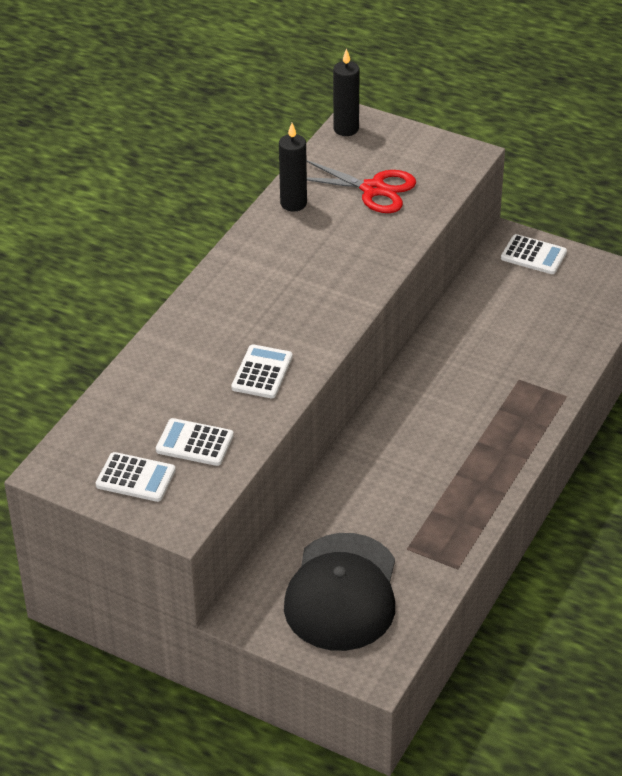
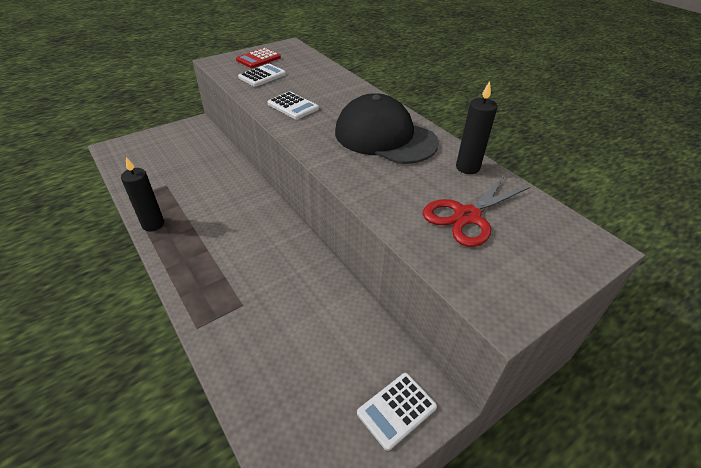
camera: 115 degrees right, 0 degrees up
white calculator [96,452,176,502] -> red calculator [236,48,281,68]
black cap [284,533,395,651] -> black cap moved to [335,93,439,164]
black candle [333,48,360,136] -> black candle moved to [121,157,164,231]

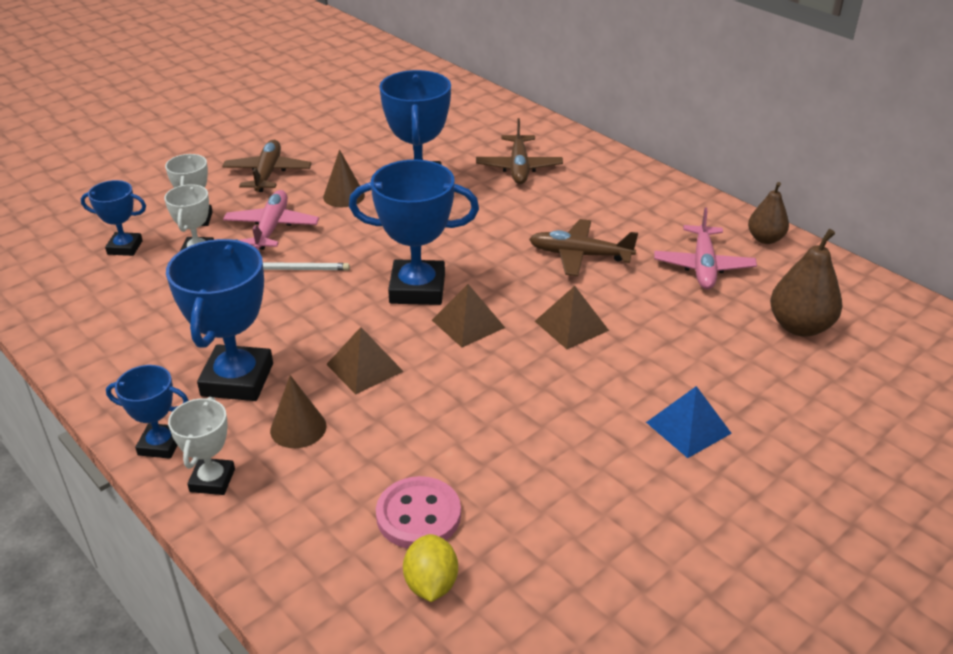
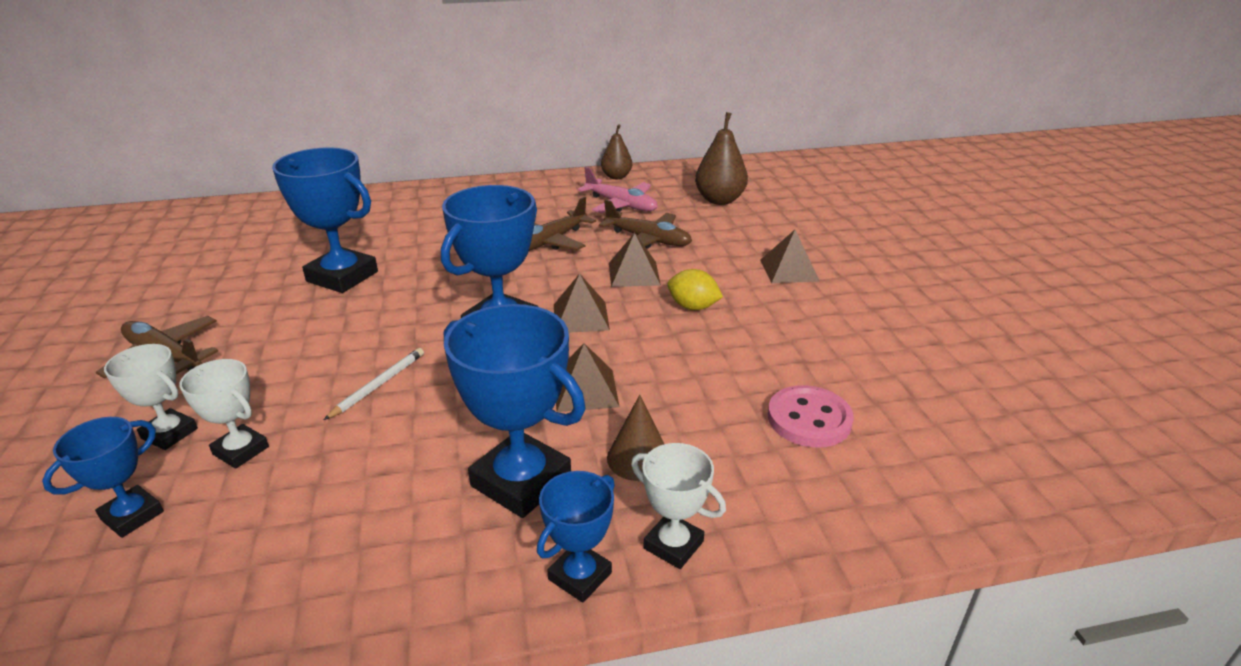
camera: 60 degrees left, 5 degrees down
pink plane [223,190,319,250] -> none
brown cone [323,150,365,207] -> none
yellow lemon [403,534,458,602] -> yellow lemon moved to [667,269,723,310]
brown plane [476,118,563,184] -> brown plane moved to [599,200,692,249]
blue pyramid [646,386,732,458] -> brown pyramid [760,230,820,283]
|---|
→ **Assignment**
Counting only lines of the data above that hold "plane", report the total and nothing else.

→ **Task solution**
2